[Given records]

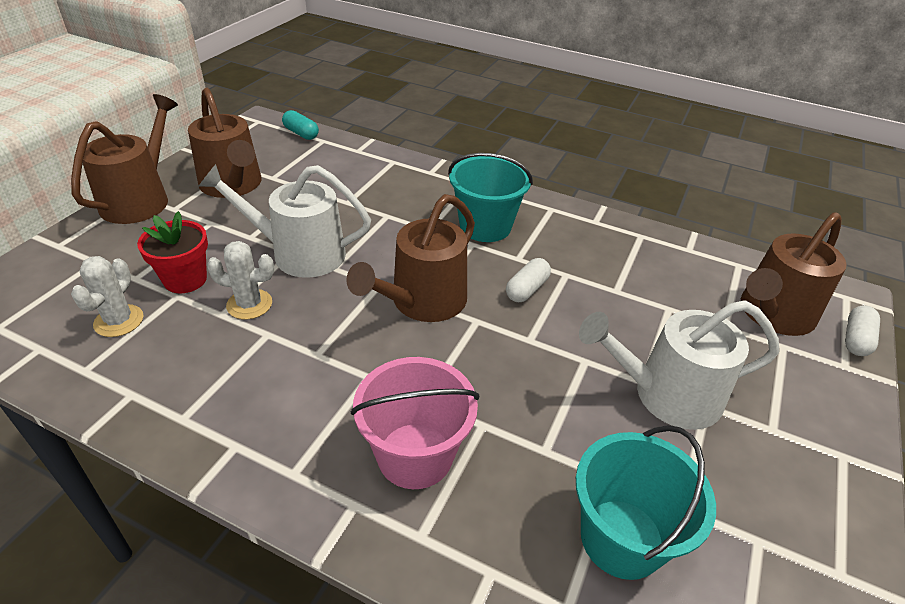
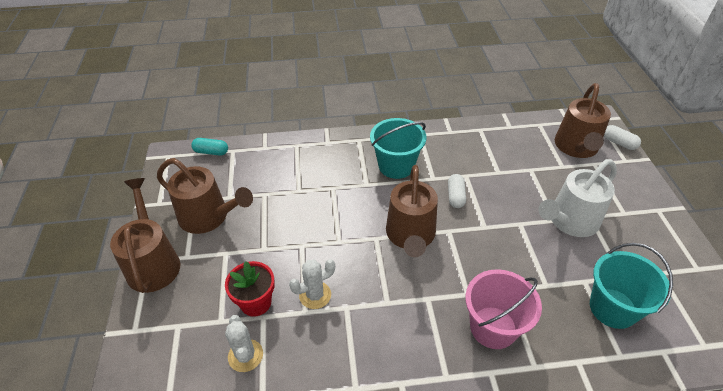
camera: 30 degrees left, 5 degrees up
(300, 253) = (308, 243): white watering can -> none
(856, 339) = (619, 143): white capsule -> white capsule turned 45 degrees counterclockwise

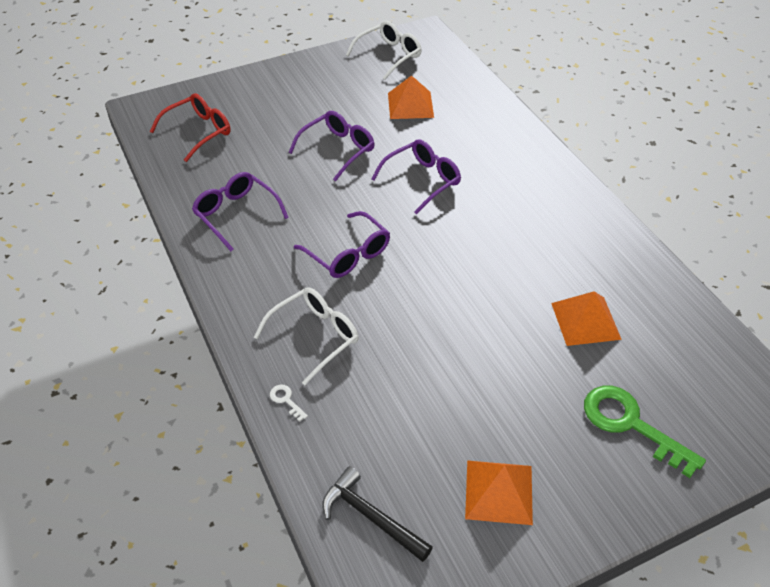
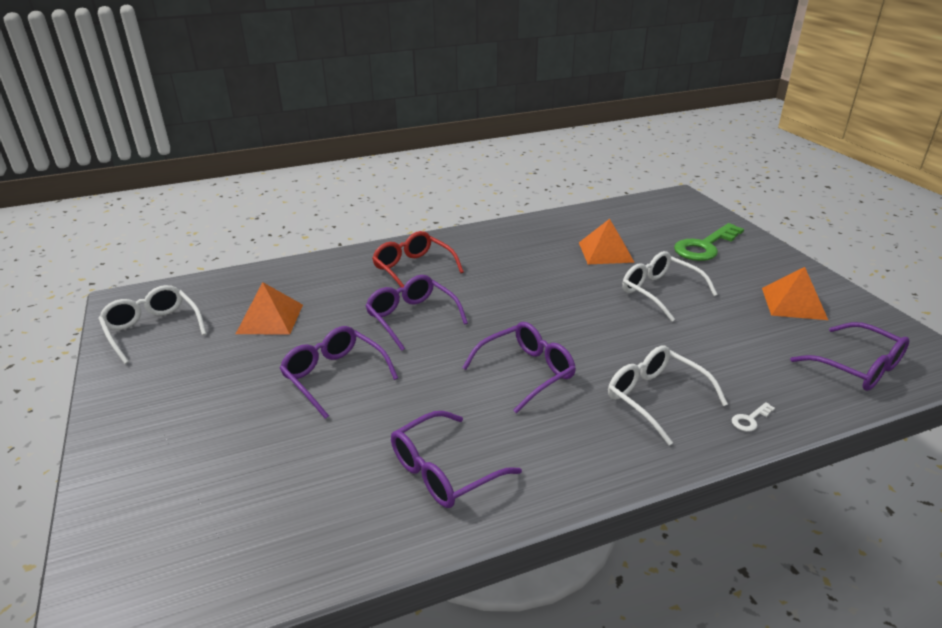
camera: 85 degrees left, 15 degrees down
(198, 132) = (226, 528): red glasses -> red glasses (413, 269)
(371, 517) = (857, 367): black hammer -> purple glasses
(500, 362) = (660, 292): none -> white glasses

[/Given records]

When the string "degrees" appears in a line of the records above, that line is to be copied.

camera: 30 degrees left, 5 degrees up
(856, 339) = (619, 143): white capsule -> white capsule turned 45 degrees counterclockwise
camera: 85 degrees left, 15 degrees down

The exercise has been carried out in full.